If a line in the listing below includes the word "none", pick it out.

**Dataset excerpts**:
·····

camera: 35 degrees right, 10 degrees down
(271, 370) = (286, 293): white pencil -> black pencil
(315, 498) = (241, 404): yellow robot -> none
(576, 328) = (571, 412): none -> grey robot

·····

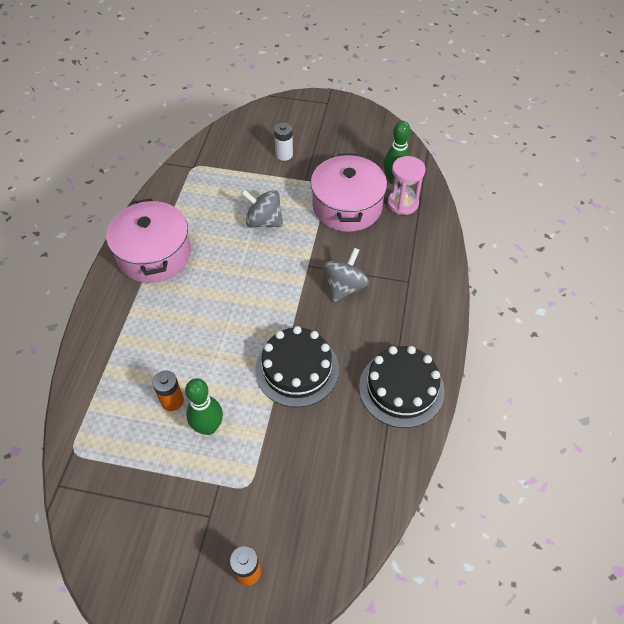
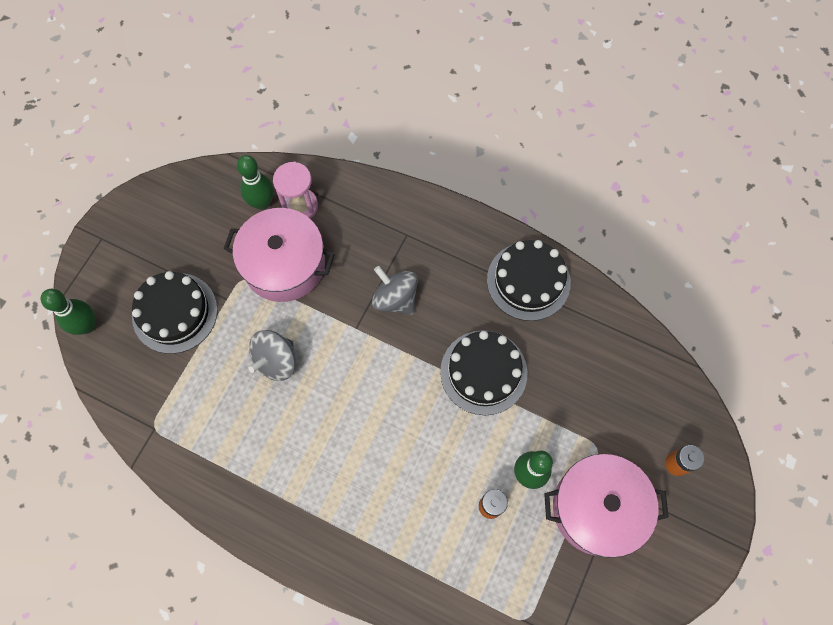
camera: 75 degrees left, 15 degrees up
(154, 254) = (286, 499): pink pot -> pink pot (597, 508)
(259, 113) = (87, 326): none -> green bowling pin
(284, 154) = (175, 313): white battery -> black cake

·····

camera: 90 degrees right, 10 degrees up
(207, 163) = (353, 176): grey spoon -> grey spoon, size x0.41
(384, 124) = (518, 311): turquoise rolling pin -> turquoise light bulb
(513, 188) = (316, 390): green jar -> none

·····

**Response to this exercise**:
(315, 498) = (241, 404): yellow robot -> none
(576, 328) = (571, 412): none -> grey robot
(259, 113) = (87, 326): none -> green bowling pin
(513, 188) = (316, 390): green jar -> none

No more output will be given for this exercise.